Work required
Every record below is to be restated verbatim, though its images are not.

Change detection outputs:
------------------------------------
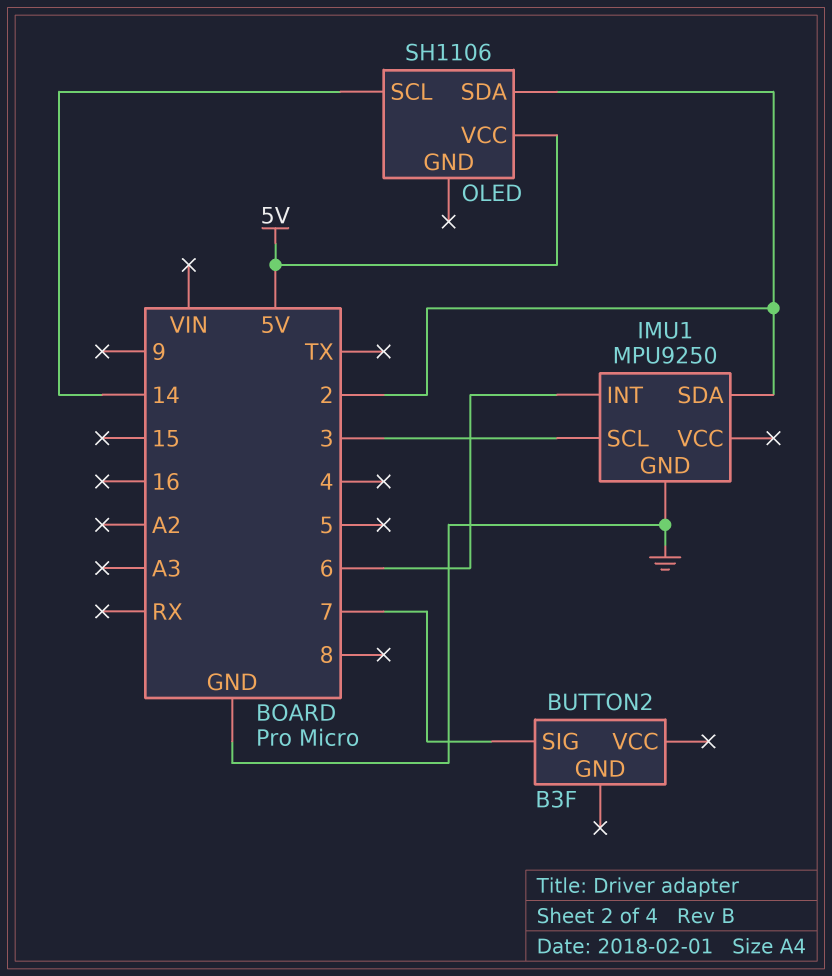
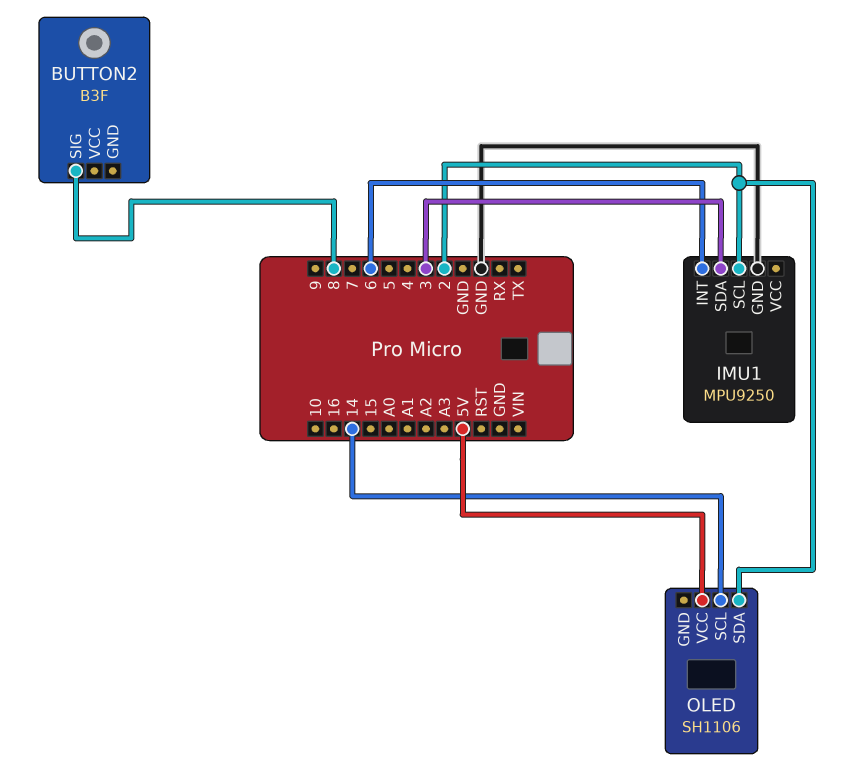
BUTTON2 pin SIG: 7 -> 8
IMU1 pin SCL: 3 -> 2
IMU1 pin SDA: 2 -> 3

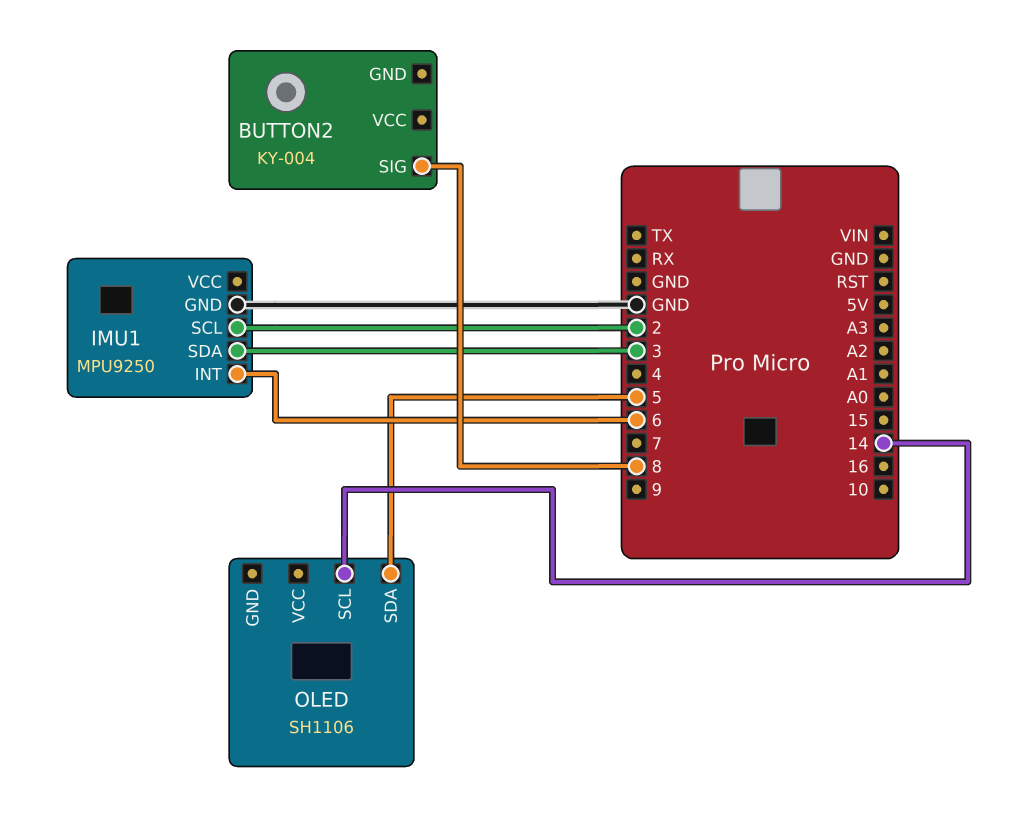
BUTTON2: B3F -> KY-004
OLED pin SDA: 2 -> 5
OLED pin VCC: 5V -> none

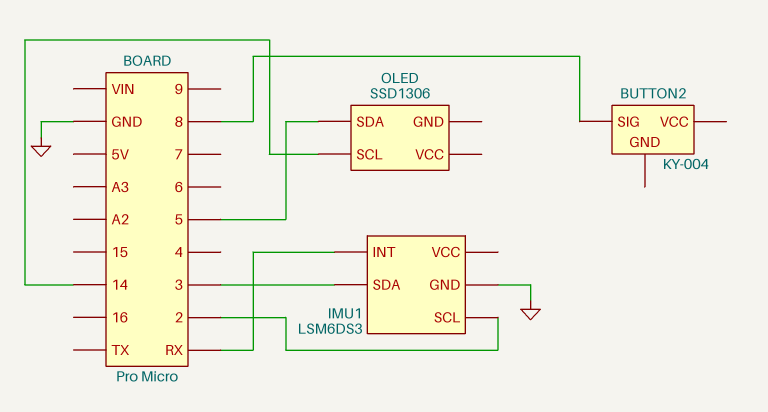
IMU1: MPU9250 -> LSM6DS3
IMU1 pin INT: 6 -> RX
OLED: SH1106 -> SSD1306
------------------------------------
Answer to this task
BUTTON2 pin SIG: 7 -> 8
IMU1 pin SCL: 3 -> 2
IMU1 pin SDA: 2 -> 3

BUTTON2: B3F -> KY-004
OLED pin SDA: 2 -> 5
OLED pin VCC: 5V -> none

IMU1: MPU9250 -> LSM6DS3
IMU1 pin INT: 6 -> RX
OLED: SH1106 -> SSD1306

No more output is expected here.